### [EXERCISE DIRECTIONS]
Tally the lines of the entries below that hold the word "none", and please give only the total.

### [WORKING DATA]
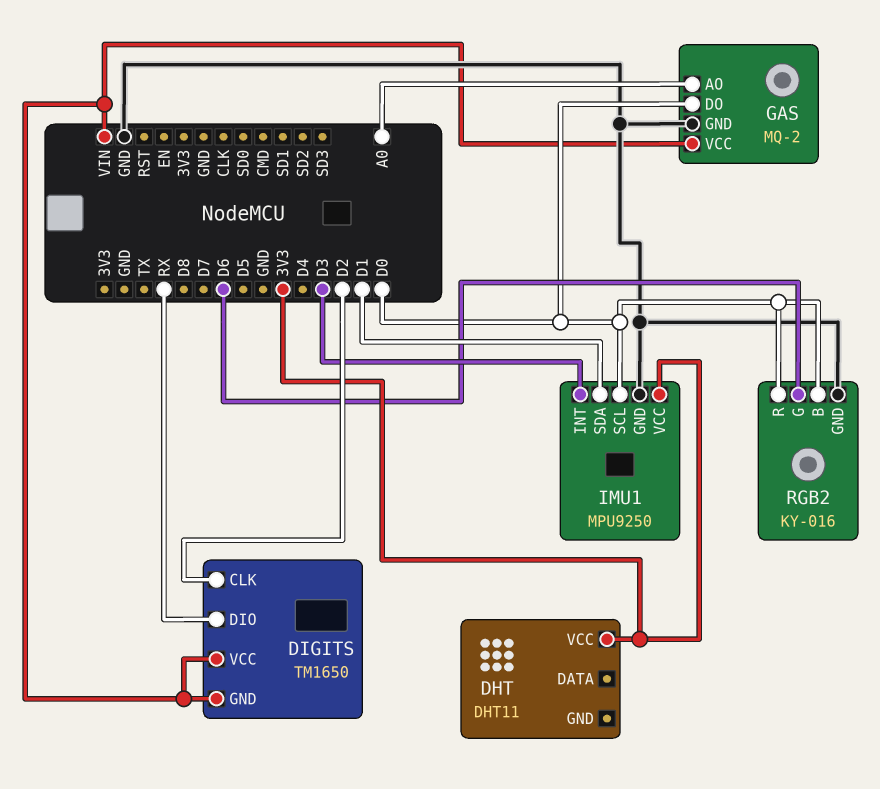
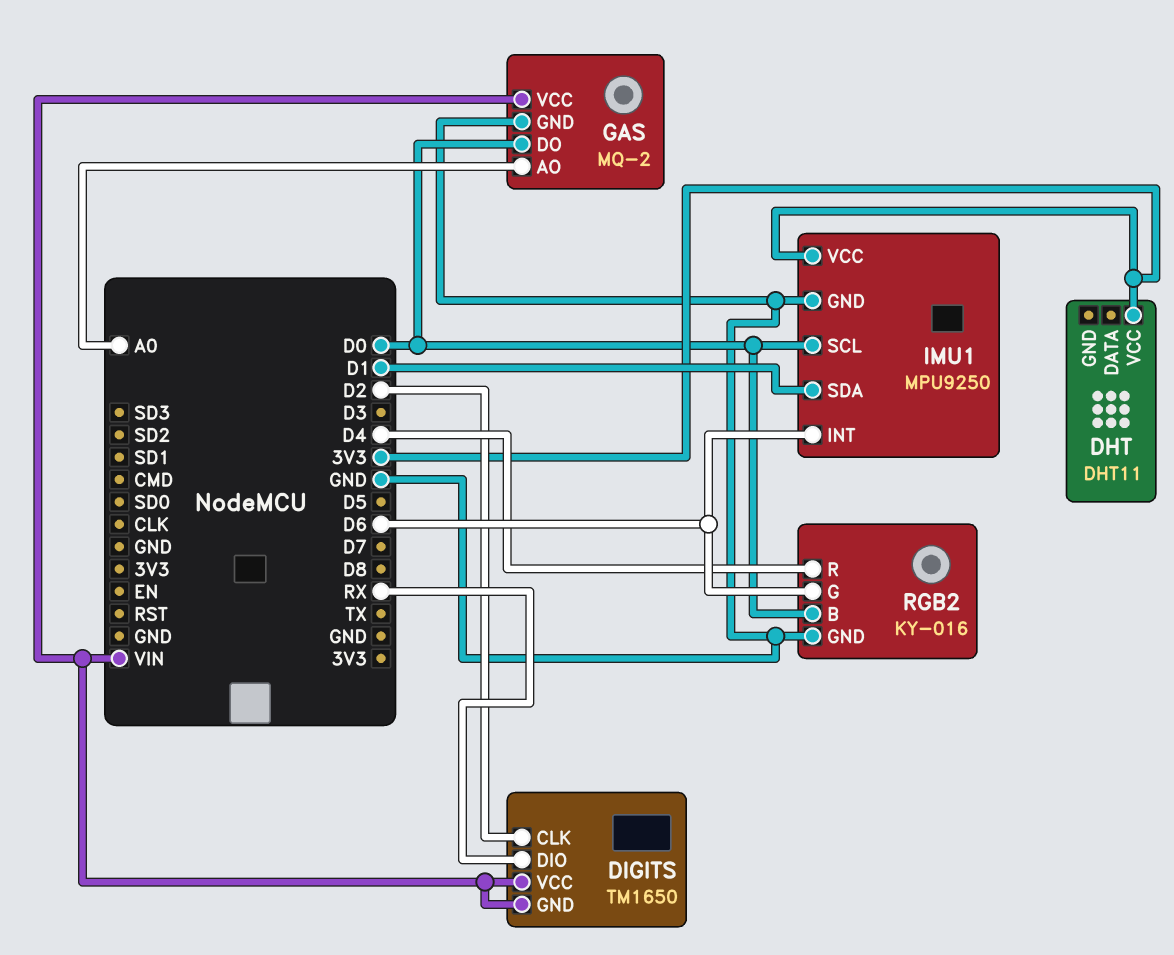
IMU1 pin INT: D3 -> D6
RGB2 pin R: D0 -> D4

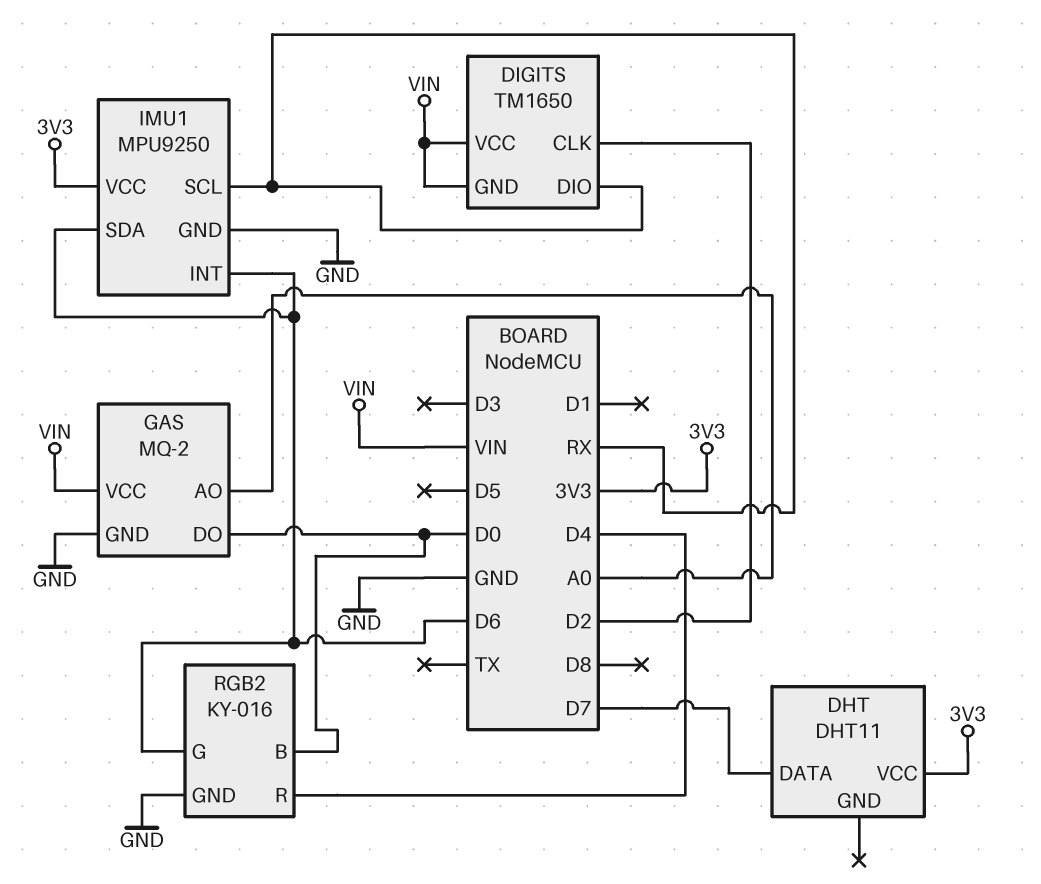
DHT pin DATA: none -> D7
IMU1 pin SCL: D0 -> RX
IMU1 pin SDA: D1 -> D6

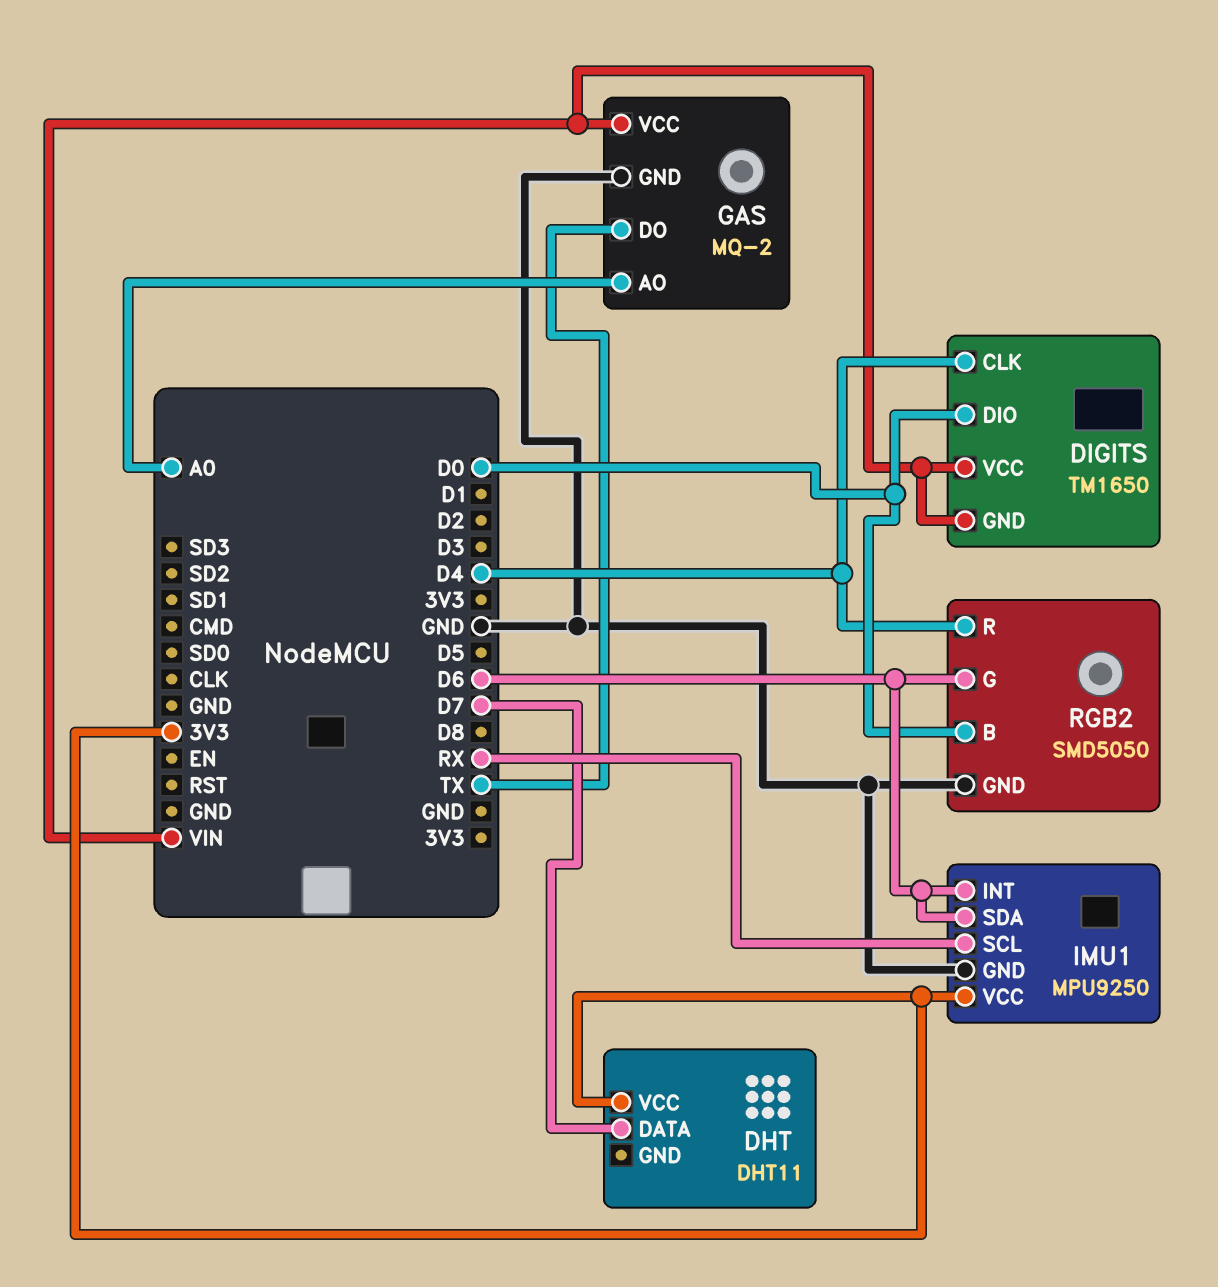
DIGITS pin CLK: D2 -> D4
DIGITS pin DIO: RX -> D0
GAS pin DO: D0 -> TX
RGB2: KY-016 -> SMD5050

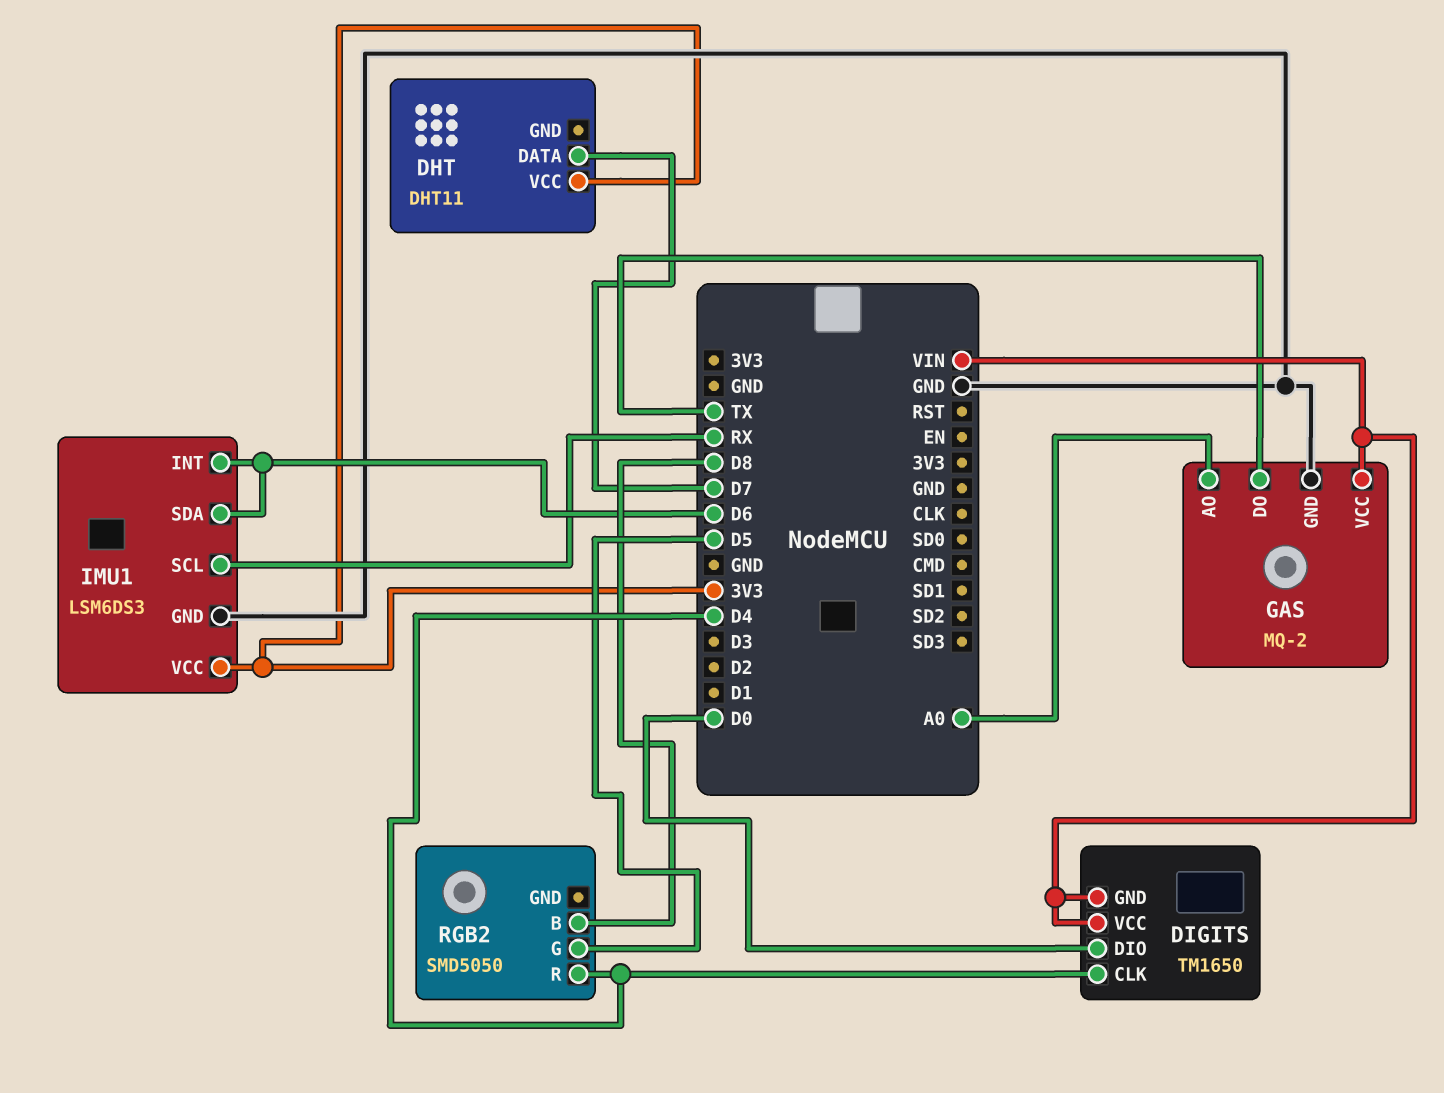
IMU1: MPU9250 -> LSM6DS3
RGB2 pin B: D0 -> D8
RGB2 pin G: D6 -> D5
RGB2 pin GND: GND -> none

### [ANSWER SECTION]
2